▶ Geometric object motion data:
* * * * * * * * *
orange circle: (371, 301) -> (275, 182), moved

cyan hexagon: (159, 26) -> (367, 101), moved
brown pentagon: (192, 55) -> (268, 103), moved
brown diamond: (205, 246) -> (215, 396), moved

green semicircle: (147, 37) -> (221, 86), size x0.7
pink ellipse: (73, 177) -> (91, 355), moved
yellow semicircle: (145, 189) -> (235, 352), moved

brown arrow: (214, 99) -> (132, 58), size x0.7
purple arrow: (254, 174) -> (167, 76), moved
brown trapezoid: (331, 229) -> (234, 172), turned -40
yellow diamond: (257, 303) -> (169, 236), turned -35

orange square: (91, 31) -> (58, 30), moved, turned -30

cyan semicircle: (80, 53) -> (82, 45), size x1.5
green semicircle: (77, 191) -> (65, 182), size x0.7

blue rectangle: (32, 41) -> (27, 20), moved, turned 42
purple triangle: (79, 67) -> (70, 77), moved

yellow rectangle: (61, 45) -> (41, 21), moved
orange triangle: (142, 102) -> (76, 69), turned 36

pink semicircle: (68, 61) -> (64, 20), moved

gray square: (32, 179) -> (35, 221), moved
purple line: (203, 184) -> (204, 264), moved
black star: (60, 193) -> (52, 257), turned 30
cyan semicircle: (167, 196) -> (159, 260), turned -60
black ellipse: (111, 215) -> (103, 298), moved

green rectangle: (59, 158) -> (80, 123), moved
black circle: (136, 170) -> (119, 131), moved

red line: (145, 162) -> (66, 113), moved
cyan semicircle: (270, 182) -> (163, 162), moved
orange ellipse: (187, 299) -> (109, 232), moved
* * * * * * * * *
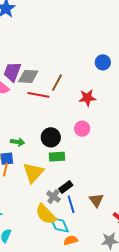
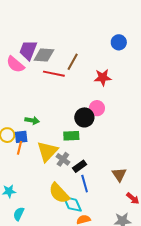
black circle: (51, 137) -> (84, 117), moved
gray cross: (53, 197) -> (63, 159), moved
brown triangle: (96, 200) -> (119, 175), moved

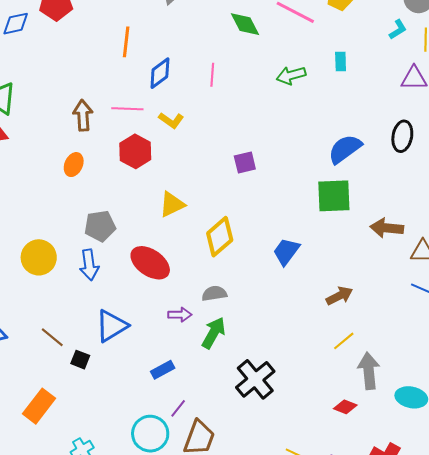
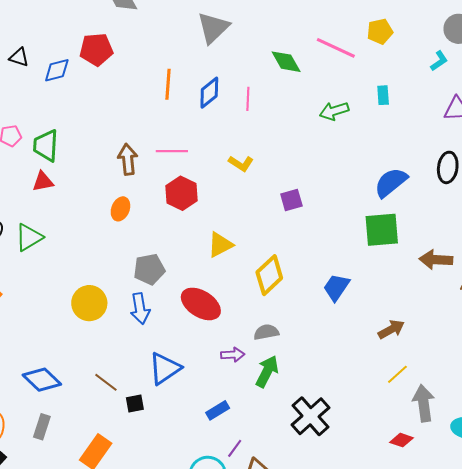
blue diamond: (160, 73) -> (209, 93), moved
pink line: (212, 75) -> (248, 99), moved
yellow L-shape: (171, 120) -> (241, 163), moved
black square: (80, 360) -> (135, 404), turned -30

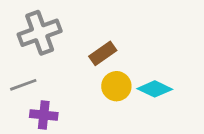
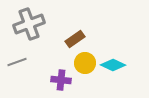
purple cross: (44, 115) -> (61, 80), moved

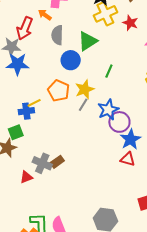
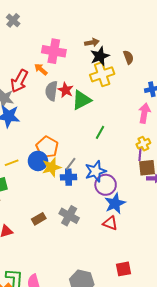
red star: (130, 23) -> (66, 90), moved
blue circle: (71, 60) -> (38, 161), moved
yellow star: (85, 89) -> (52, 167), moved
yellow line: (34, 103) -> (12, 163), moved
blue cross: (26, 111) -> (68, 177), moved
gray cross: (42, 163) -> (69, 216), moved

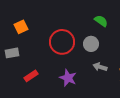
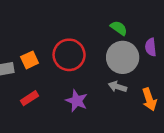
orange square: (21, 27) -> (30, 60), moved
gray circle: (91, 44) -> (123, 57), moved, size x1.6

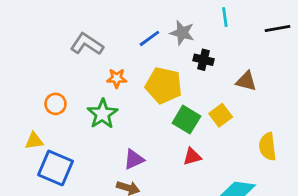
* * * * * * * * *
▶ TASK STATEMENT:
All that belongs in your answer is the stretch of entries above from the line with "orange circle: (371, 301)" through the line with "cyan semicircle: (80, 53)", printed exactly.

▶ TASK RESULT:
orange circle: (371, 301) -> (275, 182), moved

cyan hexagon: (159, 26) -> (367, 101), moved
brown pentagon: (192, 55) -> (268, 103), moved
brown diamond: (205, 246) -> (215, 396), moved

green semicircle: (147, 37) -> (221, 86), size x0.7
pink ellipse: (73, 177) -> (91, 355), moved
yellow semicircle: (145, 189) -> (235, 352), moved

brown arrow: (214, 99) -> (132, 58), size x0.7
purple arrow: (254, 174) -> (167, 76), moved
brown trapezoid: (331, 229) -> (234, 172), turned -40
yellow diamond: (257, 303) -> (169, 236), turned -35

orange square: (91, 31) -> (58, 30), moved, turned -30

cyan semicircle: (80, 53) -> (82, 45), size x1.5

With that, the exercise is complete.